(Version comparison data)
* * *

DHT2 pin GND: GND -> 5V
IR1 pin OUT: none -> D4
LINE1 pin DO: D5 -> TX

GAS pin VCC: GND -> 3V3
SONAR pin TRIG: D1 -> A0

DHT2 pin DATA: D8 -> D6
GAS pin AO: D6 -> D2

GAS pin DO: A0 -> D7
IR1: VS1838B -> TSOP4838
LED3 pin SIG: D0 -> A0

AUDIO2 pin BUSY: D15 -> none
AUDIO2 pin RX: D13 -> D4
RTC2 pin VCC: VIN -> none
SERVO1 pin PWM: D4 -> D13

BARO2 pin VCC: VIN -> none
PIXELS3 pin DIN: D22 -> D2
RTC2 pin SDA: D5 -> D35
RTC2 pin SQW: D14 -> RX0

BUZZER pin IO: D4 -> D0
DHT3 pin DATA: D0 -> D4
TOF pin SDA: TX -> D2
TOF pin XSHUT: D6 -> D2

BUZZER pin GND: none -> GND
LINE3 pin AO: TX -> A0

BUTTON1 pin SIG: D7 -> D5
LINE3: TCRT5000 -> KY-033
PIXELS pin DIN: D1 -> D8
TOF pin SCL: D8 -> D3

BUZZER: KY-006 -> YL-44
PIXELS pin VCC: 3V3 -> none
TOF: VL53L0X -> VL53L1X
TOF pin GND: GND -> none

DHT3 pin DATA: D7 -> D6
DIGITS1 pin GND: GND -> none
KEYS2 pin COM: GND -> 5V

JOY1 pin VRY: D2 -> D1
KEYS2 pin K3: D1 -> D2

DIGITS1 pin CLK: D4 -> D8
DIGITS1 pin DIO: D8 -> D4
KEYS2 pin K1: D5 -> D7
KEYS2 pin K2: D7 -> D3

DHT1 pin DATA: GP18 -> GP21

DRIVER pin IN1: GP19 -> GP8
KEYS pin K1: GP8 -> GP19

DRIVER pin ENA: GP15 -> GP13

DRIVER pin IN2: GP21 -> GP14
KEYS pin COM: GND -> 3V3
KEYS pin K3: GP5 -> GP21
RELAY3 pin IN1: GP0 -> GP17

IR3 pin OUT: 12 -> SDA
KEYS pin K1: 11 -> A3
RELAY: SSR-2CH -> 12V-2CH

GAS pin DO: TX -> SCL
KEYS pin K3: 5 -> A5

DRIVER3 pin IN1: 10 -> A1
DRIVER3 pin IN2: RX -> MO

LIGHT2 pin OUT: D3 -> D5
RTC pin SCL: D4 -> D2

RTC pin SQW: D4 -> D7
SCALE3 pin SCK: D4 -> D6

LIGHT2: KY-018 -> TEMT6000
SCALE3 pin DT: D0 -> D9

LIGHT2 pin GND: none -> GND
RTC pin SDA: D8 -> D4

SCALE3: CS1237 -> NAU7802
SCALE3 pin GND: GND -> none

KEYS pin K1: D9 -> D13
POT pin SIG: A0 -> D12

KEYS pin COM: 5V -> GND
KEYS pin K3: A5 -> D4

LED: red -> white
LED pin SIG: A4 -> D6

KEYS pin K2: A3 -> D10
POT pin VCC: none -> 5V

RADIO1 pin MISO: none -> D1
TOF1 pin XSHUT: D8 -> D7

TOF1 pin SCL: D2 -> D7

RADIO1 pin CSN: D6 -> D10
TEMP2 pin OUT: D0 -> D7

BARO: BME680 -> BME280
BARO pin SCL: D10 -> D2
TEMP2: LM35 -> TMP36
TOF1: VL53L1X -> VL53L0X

* * *

→ PROBLEM
Above are the records; from them, give again exactly the lines from the one containing "SCALE3 pin GND: GND -> none" to the one containing "BARO: BME680 -> BME280", both lines included, and nothing more.

→ TASK RESPONSE
SCALE3 pin GND: GND -> none

KEYS pin K1: D9 -> D13
POT pin SIG: A0 -> D12

KEYS pin COM: 5V -> GND
KEYS pin K3: A5 -> D4

LED: red -> white
LED pin SIG: A4 -> D6

KEYS pin K2: A3 -> D10
POT pin VCC: none -> 5V

RADIO1 pin MISO: none -> D1
TOF1 pin XSHUT: D8 -> D7

TOF1 pin SCL: D2 -> D7

RADIO1 pin CSN: D6 -> D10
TEMP2 pin OUT: D0 -> D7

BARO: BME680 -> BME280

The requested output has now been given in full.